#### [Directions]
Please find every line in the records below that contains the word "padlock", and copy it.

-------

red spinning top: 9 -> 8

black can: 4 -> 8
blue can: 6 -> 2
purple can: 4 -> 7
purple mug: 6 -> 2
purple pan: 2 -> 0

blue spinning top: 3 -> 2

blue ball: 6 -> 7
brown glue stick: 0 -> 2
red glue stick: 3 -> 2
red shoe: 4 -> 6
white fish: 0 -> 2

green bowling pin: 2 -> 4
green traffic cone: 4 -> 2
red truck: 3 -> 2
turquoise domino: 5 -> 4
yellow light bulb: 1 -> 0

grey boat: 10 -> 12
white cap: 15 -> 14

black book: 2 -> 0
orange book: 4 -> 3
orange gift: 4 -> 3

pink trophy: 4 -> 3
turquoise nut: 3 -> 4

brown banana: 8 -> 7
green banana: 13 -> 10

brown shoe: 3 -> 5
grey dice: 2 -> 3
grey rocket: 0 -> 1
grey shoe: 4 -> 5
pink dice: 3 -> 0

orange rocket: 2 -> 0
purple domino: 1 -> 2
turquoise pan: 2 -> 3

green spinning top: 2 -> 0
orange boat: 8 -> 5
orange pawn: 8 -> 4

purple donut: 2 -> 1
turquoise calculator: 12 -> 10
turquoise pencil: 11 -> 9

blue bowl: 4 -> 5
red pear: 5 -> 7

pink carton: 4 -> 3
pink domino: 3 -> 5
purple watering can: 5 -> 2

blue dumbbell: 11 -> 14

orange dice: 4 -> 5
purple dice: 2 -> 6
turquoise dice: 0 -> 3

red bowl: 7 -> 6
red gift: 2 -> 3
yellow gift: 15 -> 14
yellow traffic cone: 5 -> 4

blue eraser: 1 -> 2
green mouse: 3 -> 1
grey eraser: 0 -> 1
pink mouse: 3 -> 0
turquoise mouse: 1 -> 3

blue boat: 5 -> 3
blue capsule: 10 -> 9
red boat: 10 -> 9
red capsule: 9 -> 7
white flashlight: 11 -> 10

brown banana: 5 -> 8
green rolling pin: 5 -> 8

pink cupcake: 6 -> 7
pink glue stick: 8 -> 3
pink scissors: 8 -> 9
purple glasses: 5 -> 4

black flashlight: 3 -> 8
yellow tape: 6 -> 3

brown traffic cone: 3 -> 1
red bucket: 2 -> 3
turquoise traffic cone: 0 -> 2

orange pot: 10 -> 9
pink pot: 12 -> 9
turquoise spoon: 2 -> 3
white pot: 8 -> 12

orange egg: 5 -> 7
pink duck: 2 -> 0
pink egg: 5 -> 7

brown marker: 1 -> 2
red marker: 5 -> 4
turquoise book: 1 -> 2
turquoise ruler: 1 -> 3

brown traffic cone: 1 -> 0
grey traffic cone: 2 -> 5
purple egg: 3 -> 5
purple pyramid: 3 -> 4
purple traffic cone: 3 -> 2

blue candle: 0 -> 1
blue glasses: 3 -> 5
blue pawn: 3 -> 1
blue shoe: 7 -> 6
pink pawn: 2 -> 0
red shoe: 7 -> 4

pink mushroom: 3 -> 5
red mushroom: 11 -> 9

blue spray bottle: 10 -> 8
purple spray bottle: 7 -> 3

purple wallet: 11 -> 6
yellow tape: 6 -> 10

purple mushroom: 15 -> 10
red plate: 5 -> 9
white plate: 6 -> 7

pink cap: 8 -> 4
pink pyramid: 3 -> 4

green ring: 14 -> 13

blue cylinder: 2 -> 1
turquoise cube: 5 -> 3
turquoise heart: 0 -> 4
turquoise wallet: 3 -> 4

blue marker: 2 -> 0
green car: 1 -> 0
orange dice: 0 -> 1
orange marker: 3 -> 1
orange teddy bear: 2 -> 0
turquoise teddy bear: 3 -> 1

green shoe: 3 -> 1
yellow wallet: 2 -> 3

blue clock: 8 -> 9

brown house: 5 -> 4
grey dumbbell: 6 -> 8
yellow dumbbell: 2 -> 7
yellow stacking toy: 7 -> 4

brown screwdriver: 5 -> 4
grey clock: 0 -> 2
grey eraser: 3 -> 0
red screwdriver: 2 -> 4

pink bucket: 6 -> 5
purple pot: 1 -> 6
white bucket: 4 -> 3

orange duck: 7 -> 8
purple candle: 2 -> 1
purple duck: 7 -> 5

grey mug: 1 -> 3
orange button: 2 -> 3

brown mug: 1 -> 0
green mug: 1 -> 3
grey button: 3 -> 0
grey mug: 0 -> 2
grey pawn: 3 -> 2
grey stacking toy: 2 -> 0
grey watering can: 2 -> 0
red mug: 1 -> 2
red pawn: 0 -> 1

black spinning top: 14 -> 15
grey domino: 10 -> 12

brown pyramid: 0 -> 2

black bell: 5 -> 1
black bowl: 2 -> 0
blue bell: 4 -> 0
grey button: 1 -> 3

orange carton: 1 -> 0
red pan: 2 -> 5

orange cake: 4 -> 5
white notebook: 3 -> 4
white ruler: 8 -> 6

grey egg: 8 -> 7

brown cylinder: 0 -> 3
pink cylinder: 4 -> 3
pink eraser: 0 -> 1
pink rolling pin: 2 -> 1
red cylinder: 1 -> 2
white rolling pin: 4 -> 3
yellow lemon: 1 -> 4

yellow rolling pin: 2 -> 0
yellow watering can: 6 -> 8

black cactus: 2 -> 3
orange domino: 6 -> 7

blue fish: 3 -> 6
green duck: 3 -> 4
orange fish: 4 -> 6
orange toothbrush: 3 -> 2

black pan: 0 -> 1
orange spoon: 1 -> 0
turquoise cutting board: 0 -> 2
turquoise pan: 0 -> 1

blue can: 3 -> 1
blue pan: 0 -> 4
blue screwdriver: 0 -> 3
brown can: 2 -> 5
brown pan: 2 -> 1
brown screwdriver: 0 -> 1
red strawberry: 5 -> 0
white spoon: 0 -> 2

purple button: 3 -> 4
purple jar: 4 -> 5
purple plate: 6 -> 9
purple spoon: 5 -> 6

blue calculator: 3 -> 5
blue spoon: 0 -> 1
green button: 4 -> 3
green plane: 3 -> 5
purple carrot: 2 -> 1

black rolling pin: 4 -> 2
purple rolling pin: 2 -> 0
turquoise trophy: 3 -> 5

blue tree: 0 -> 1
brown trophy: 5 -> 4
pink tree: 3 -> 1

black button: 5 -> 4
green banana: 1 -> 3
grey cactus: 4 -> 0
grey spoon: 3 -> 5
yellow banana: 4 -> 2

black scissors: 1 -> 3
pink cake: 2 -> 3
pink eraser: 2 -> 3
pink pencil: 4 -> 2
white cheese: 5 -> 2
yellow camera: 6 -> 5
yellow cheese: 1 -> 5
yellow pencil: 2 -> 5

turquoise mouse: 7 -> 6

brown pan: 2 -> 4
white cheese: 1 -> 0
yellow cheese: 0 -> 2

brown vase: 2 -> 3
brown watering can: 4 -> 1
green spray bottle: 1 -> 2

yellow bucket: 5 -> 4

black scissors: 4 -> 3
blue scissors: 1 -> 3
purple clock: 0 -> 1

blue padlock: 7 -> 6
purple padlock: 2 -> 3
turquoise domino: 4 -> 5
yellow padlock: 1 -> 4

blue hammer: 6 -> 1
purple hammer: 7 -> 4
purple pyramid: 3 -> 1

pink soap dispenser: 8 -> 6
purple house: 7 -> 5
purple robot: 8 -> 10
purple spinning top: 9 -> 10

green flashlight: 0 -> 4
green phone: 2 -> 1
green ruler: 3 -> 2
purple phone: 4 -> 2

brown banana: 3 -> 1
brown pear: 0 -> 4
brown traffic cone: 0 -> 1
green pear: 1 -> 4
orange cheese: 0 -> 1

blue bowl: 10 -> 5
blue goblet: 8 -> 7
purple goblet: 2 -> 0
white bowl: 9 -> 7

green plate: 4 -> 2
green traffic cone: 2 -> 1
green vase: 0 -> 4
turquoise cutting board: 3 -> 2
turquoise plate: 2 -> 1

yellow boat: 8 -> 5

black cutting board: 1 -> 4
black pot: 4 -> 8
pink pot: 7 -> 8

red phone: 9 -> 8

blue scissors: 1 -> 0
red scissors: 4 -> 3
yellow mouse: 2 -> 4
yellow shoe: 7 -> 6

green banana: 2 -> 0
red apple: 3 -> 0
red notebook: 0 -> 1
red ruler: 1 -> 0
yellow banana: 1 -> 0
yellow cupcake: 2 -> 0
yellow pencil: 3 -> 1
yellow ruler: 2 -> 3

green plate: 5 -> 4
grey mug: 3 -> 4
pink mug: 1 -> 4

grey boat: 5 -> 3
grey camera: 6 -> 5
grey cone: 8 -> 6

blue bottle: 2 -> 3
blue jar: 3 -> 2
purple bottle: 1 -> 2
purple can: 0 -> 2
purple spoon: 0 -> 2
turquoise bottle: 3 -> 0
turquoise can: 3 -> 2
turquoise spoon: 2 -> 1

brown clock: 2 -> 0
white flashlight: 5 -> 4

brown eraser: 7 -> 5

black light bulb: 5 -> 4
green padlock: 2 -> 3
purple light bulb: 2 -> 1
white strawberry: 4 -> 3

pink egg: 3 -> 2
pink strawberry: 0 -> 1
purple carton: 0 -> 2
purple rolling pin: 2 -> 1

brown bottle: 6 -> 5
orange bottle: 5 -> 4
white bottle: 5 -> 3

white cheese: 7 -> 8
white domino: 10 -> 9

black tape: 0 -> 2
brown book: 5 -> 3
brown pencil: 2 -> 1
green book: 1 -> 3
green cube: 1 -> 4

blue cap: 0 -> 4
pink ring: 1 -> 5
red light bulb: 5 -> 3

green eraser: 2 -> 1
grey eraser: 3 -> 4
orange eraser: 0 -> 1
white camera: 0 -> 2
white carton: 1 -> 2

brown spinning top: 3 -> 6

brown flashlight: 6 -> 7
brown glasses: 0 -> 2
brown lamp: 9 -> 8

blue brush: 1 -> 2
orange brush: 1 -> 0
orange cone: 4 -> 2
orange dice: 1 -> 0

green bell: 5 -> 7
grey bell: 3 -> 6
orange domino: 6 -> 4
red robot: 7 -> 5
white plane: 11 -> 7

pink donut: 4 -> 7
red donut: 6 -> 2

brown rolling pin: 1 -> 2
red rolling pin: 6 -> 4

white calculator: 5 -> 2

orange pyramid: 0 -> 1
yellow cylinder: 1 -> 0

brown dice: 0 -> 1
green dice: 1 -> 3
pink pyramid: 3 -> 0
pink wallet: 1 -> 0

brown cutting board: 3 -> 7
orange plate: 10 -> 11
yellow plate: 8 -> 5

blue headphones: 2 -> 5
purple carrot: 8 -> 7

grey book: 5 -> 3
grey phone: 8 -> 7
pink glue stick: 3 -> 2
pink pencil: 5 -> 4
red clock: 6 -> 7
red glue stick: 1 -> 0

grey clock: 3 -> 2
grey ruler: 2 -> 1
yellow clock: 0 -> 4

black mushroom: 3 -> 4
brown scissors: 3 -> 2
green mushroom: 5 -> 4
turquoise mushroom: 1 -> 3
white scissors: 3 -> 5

-------

#### [Solution]
blue padlock: 7 -> 6
purple padlock: 2 -> 3
yellow padlock: 1 -> 4
green padlock: 2 -> 3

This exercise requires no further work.